• Your assignment
When a line in the listing below contains the word "button", return a copy of that line.

• Exercise data
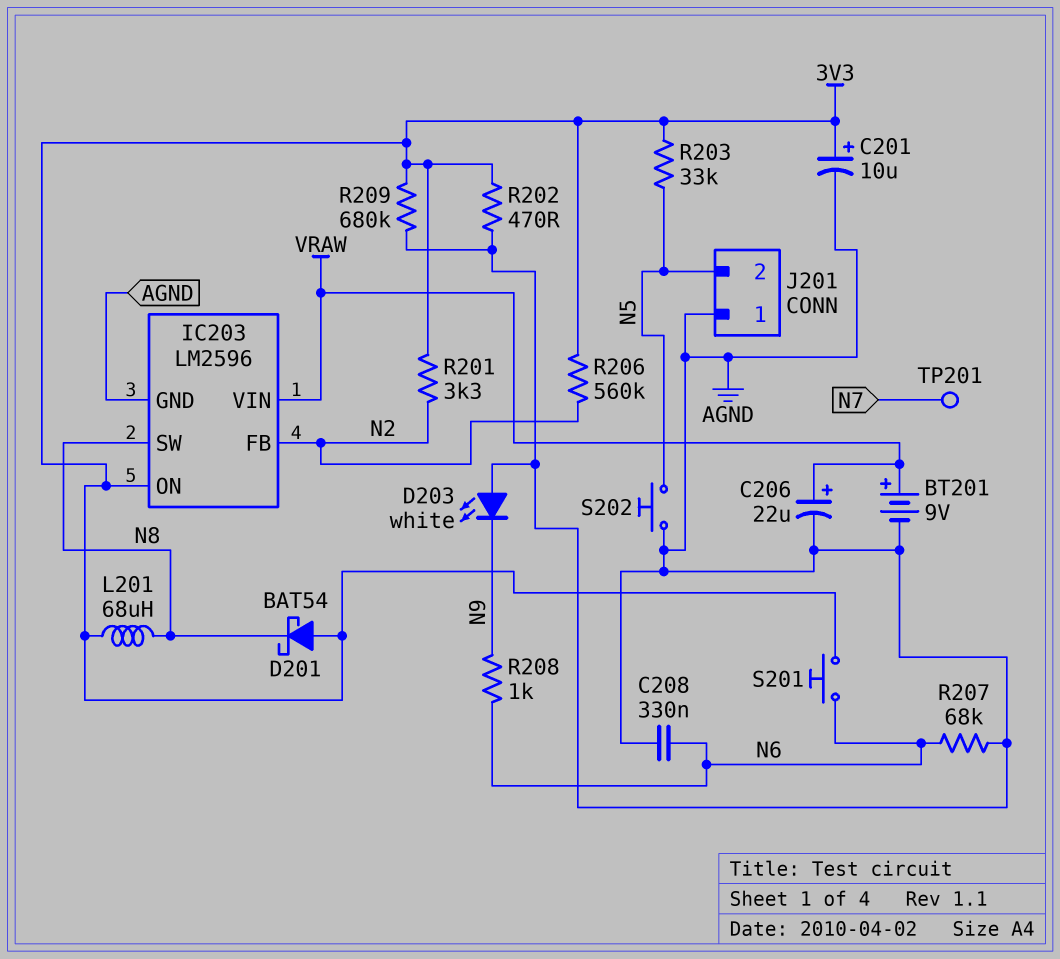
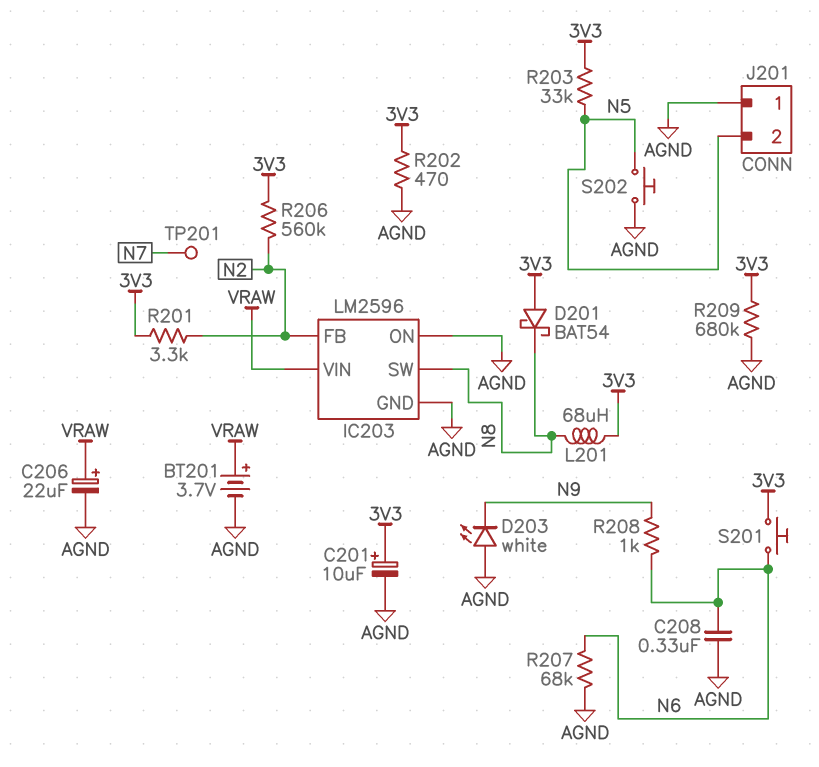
BT201: 9V (plus VRAW, minus AGND) -> 3.7V (plus VRAW, minus AGND)
IC203 pin ON: 3V3 -> AGND

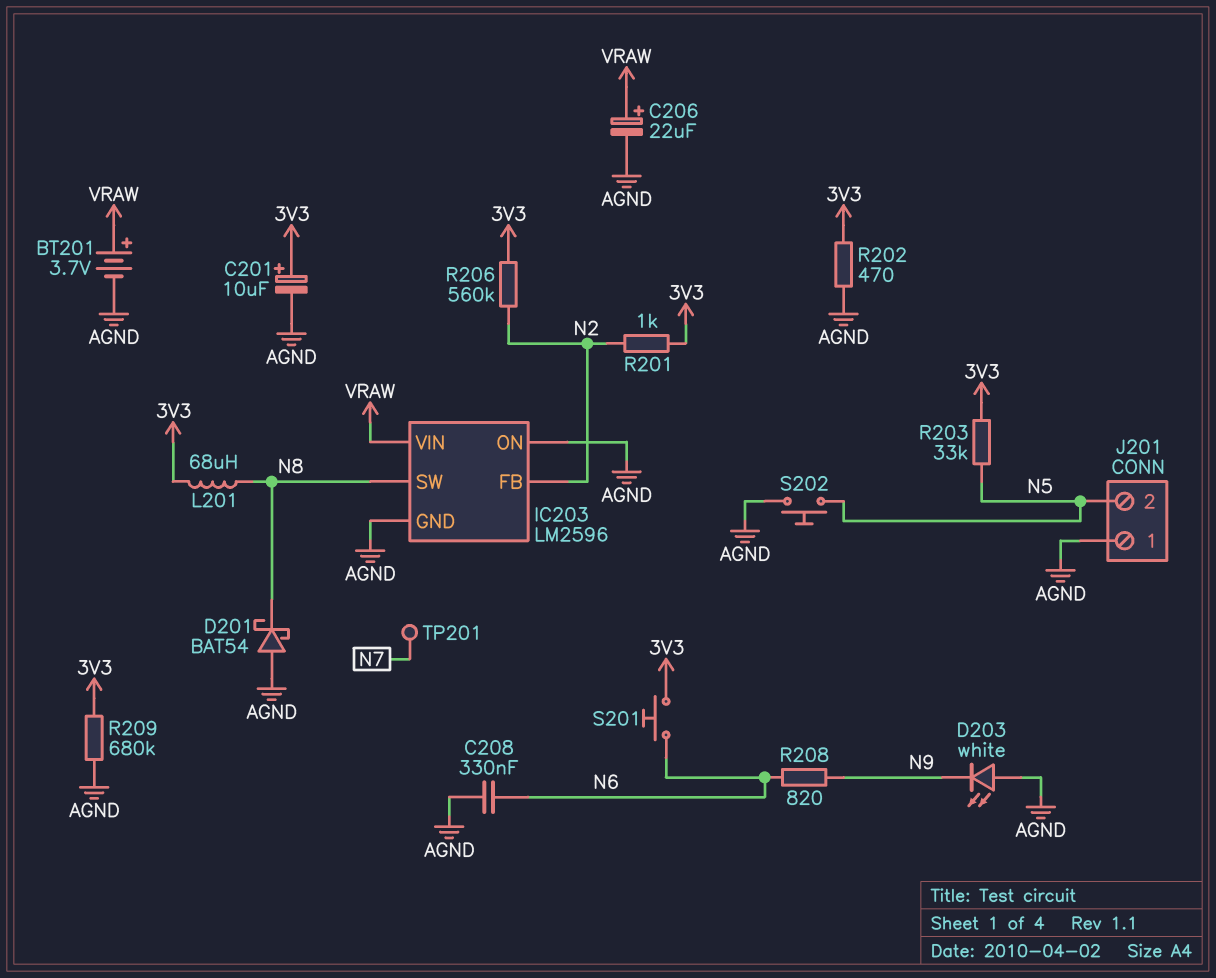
D201: schottky BAT54 (A 3V3, K N8) -> schottky BAT54 (A AGND, K N8)
R201: 3.3k (3V3, N2) -> 1k (3V3, N2)
R207: 68k (AGND, N6) -> none
R208: 1k (N6, N9) -> 820 (N6, N9)

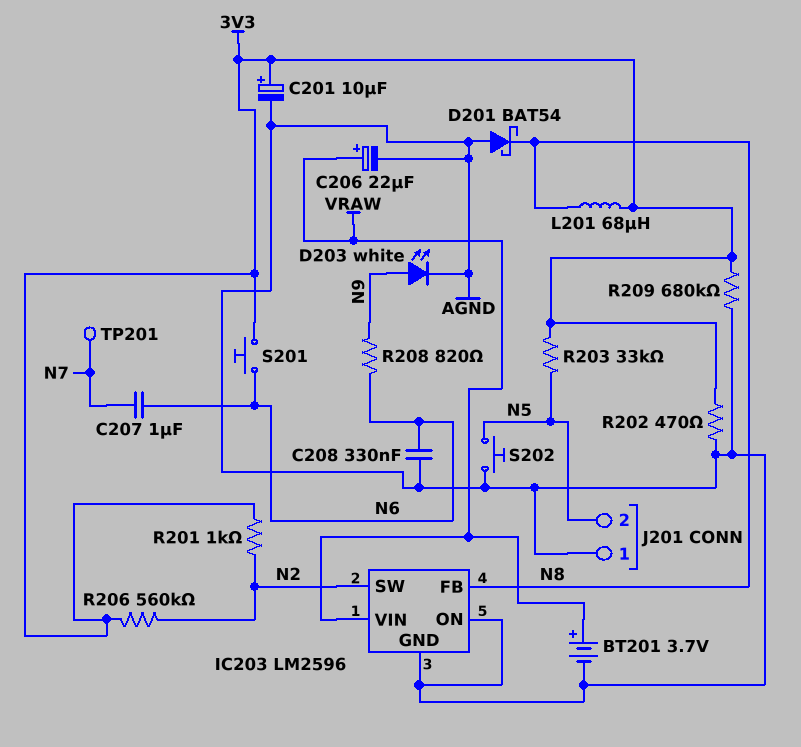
C207: none -> 1uF (N6, N7)
D203: LED white (A AGND, K N9) -> LED white (A N9, K AGND)
IC203 pin FB: N2 -> N8
IC203 pin SW: N8 -> N2

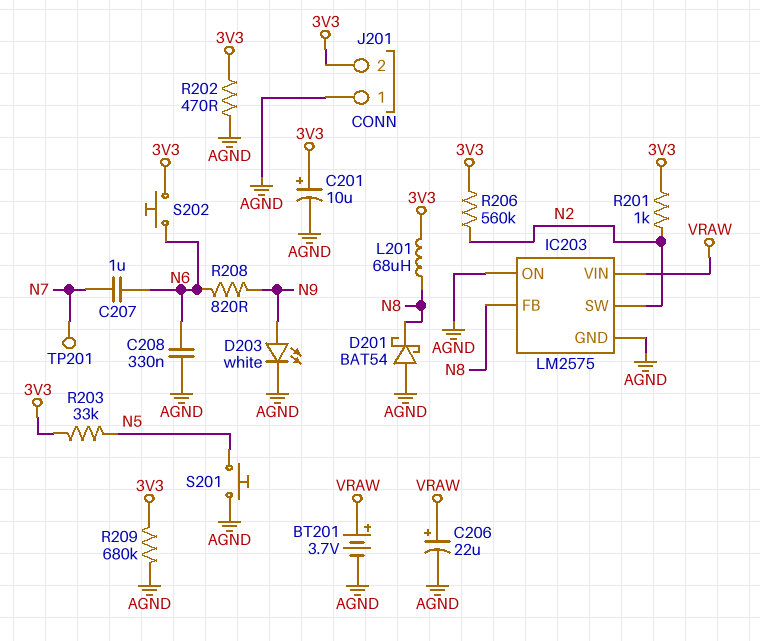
IC203: LM2596 -> LM2575
J201 pin 2: N5 -> 3V3
S201: button (3V3, N6) -> button (AGND, N5)
S202: button (AGND, N5) -> button (3V3, N6)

• Written answer
S201: button (3V3, N6) -> button (AGND, N5)
S202: button (AGND, N5) -> button (3V3, N6)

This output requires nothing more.